EXERCISE INPUTS START

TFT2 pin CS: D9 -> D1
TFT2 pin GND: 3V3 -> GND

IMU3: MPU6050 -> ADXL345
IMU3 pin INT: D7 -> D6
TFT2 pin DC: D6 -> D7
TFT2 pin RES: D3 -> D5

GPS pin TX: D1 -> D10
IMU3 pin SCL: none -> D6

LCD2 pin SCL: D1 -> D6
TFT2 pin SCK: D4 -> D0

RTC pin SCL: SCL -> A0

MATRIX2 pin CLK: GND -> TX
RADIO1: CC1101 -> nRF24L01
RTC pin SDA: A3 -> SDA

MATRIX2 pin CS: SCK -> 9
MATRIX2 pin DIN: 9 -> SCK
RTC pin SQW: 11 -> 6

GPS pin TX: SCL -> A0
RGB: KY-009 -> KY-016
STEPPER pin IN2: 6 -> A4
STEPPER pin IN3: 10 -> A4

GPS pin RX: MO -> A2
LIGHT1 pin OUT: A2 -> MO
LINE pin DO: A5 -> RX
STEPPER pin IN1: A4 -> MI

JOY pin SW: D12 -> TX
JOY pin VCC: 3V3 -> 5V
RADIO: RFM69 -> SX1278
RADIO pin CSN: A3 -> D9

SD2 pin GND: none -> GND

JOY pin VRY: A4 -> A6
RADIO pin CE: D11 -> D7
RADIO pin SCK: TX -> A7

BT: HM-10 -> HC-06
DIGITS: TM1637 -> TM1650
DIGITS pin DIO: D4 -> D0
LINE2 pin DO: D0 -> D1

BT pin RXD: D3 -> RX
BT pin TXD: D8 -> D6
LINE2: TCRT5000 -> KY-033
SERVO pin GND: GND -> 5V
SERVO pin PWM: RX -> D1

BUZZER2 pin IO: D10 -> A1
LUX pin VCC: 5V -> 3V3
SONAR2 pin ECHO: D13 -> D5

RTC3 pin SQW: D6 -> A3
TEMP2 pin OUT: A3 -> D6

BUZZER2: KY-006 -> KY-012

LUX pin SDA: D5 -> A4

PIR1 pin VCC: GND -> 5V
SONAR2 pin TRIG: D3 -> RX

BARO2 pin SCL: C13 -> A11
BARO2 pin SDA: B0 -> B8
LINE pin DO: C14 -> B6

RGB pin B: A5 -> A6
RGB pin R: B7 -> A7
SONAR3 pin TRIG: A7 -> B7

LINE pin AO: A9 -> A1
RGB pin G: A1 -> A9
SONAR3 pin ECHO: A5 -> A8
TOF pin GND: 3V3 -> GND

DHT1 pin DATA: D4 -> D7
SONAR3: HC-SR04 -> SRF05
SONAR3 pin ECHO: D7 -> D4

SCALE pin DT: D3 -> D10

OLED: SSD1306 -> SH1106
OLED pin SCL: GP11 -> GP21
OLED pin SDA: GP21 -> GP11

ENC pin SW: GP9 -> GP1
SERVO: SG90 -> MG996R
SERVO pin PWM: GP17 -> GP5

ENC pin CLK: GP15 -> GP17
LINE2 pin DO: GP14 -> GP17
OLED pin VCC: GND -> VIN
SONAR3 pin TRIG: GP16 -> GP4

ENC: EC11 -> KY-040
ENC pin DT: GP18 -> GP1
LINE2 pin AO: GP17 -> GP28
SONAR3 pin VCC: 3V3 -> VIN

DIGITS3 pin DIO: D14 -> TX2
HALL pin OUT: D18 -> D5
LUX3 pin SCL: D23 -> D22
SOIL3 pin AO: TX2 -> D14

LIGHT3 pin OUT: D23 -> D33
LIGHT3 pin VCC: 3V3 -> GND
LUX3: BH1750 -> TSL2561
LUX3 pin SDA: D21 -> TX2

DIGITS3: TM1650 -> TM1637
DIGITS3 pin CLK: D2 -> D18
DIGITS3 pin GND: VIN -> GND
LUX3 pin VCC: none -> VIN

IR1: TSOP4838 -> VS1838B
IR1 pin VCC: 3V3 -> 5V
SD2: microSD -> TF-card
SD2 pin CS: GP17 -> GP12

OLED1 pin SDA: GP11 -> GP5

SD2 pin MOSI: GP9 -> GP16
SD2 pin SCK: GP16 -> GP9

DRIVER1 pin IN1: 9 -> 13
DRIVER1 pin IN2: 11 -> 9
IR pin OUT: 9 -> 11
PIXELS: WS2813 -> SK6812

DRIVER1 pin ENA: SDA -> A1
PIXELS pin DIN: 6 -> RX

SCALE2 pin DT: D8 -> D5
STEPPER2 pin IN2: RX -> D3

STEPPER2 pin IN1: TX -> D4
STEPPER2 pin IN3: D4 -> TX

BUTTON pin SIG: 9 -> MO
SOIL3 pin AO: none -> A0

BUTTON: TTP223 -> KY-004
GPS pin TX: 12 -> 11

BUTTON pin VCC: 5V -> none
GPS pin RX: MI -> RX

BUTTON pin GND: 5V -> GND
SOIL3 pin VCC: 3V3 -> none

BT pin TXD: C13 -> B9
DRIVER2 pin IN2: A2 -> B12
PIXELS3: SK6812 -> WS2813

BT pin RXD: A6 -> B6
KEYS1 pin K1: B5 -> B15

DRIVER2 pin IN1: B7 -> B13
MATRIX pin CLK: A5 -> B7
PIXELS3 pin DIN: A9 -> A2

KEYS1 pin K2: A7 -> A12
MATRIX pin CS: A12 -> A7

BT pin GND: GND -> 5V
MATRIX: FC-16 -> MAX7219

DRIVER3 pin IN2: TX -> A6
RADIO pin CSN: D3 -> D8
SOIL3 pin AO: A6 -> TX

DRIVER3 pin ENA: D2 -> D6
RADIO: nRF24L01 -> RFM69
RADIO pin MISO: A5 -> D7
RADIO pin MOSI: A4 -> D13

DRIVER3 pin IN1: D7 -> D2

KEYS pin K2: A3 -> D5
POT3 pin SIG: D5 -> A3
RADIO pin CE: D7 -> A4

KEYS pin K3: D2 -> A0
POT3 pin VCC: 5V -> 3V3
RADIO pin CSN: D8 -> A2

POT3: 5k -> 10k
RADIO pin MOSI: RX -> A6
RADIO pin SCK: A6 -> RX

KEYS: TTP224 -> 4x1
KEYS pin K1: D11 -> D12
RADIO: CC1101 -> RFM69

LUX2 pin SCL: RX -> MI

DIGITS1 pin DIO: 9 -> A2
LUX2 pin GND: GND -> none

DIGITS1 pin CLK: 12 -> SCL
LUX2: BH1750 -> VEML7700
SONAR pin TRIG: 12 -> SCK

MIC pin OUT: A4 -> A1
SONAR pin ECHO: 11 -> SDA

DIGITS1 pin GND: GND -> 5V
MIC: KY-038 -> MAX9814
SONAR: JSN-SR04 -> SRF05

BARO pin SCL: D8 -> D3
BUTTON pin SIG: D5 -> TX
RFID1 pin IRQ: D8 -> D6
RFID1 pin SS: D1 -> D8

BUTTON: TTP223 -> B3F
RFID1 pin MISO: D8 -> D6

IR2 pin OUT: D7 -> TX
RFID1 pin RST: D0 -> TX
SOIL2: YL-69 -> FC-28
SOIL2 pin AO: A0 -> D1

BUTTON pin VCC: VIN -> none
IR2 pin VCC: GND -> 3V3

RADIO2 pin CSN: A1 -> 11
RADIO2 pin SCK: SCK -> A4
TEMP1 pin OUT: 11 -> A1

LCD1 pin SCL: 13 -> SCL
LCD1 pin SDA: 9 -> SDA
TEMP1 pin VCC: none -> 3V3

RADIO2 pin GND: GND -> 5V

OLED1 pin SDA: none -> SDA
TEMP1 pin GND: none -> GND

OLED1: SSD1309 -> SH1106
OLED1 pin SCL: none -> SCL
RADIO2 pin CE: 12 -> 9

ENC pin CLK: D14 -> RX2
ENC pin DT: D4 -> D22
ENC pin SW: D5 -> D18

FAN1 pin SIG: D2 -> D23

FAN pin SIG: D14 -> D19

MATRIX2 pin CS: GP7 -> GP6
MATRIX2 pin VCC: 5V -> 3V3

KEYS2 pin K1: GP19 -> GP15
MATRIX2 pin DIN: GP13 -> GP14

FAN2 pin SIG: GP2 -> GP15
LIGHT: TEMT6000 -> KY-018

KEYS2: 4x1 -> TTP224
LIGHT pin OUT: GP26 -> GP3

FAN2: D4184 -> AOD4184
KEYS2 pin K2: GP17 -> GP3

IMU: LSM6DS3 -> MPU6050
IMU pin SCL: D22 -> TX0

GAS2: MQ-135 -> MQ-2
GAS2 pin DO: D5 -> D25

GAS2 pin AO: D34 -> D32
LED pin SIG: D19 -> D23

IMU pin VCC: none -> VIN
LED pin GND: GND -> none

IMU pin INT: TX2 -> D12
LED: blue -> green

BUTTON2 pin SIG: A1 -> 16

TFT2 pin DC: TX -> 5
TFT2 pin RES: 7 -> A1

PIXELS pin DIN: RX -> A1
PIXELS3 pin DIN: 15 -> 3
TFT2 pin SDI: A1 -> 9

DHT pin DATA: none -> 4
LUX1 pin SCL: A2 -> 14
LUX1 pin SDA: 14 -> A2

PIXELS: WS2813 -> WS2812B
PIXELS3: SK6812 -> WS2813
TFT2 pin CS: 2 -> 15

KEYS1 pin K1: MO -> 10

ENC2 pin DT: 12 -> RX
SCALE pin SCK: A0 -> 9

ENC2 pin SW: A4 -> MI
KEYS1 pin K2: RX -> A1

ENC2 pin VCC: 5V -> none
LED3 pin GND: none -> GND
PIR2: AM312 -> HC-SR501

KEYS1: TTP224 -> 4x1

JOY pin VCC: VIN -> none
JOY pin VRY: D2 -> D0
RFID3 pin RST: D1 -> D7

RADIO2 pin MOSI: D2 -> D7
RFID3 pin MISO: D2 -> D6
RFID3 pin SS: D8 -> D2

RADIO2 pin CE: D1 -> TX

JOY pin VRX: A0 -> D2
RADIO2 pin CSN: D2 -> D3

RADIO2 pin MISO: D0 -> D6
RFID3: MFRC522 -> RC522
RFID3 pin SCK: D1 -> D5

EXERCISE INPUTS END

• **WHAT THE EXERCISE ASKS**
After locating the line with "RTC pin SQW: 11 -> 6" above, return that line and every later line through the one with "SONAR3 pin VCC: 3V3 -> VIN", word for word and with nothing else.

• **RESPONSE AREA**
RTC pin SQW: 11 -> 6

GPS pin TX: SCL -> A0
RGB: KY-009 -> KY-016
STEPPER pin IN2: 6 -> A4
STEPPER pin IN3: 10 -> A4

GPS pin RX: MO -> A2
LIGHT1 pin OUT: A2 -> MO
LINE pin DO: A5 -> RX
STEPPER pin IN1: A4 -> MI

JOY pin SW: D12 -> TX
JOY pin VCC: 3V3 -> 5V
RADIO: RFM69 -> SX1278
RADIO pin CSN: A3 -> D9

SD2 pin GND: none -> GND

JOY pin VRY: A4 -> A6
RADIO pin CE: D11 -> D7
RADIO pin SCK: TX -> A7

BT: HM-10 -> HC-06
DIGITS: TM1637 -> TM1650
DIGITS pin DIO: D4 -> D0
LINE2 pin DO: D0 -> D1

BT pin RXD: D3 -> RX
BT pin TXD: D8 -> D6
LINE2: TCRT5000 -> KY-033
SERVO pin GND: GND -> 5V
SERVO pin PWM: RX -> D1

BUZZER2 pin IO: D10 -> A1
LUX pin VCC: 5V -> 3V3
SONAR2 pin ECHO: D13 -> D5

RTC3 pin SQW: D6 -> A3
TEMP2 pin OUT: A3 -> D6

BUZZER2: KY-006 -> KY-012

LUX pin SDA: D5 -> A4

PIR1 pin VCC: GND -> 5V
SONAR2 pin TRIG: D3 -> RX

BARO2 pin SCL: C13 -> A11
BARO2 pin SDA: B0 -> B8
LINE pin DO: C14 -> B6

RGB pin B: A5 -> A6
RGB pin R: B7 -> A7
SONAR3 pin TRIG: A7 -> B7

LINE pin AO: A9 -> A1
RGB pin G: A1 -> A9
SONAR3 pin ECHO: A5 -> A8
TOF pin GND: 3V3 -> GND

DHT1 pin DATA: D4 -> D7
SONAR3: HC-SR04 -> SRF05
SONAR3 pin ECHO: D7 -> D4

SCALE pin DT: D3 -> D10

OLED: SSD1306 -> SH1106
OLED pin SCL: GP11 -> GP21
OLED pin SDA: GP21 -> GP11

ENC pin SW: GP9 -> GP1
SERVO: SG90 -> MG996R
SERVO pin PWM: GP17 -> GP5

ENC pin CLK: GP15 -> GP17
LINE2 pin DO: GP14 -> GP17
OLED pin VCC: GND -> VIN
SONAR3 pin TRIG: GP16 -> GP4

ENC: EC11 -> KY-040
ENC pin DT: GP18 -> GP1
LINE2 pin AO: GP17 -> GP28
SONAR3 pin VCC: 3V3 -> VIN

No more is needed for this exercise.